**Extracted information:**
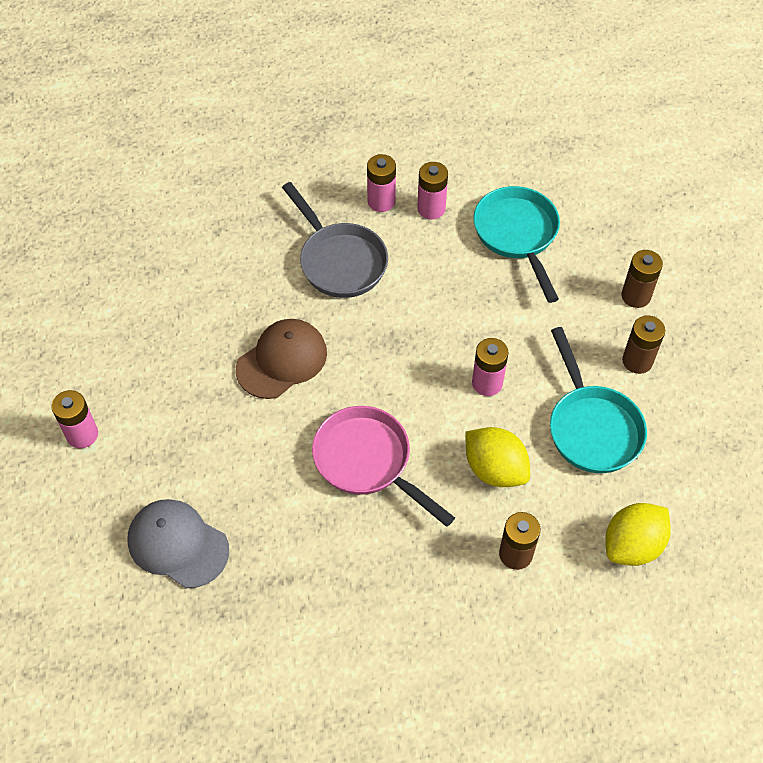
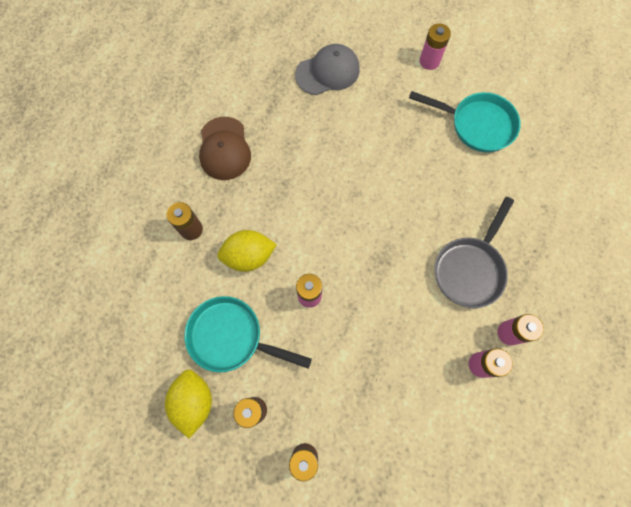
camera: 125 degrees right, 15 degrees up
brown cap [236,319,327,399] -> brown cap moved to [199,117,251,180]
grey pan [282,182,388,298] -> grey pan turned 60 degrees counterclockwise [435,197,514,308]
pink pan [312,406,455,527] -> none
turquoise pan [473,186,560,303] -> turquoise pan moved to [409,91,521,153]
yellow lemon [605,503,671,566] -> yellow lemon moved to [165,369,212,438]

**Required work:**
Reproduce every line of the material above, but drop the pictures.

**Written solution:**
camera: 125 degrees right, 15 degrees up
brown cap [236,319,327,399] -> brown cap moved to [199,117,251,180]
grey pan [282,182,388,298] -> grey pan turned 60 degrees counterclockwise [435,197,514,308]
pink pan [312,406,455,527] -> none
turquoise pan [473,186,560,303] -> turquoise pan moved to [409,91,521,153]
yellow lemon [605,503,671,566] -> yellow lemon moved to [165,369,212,438]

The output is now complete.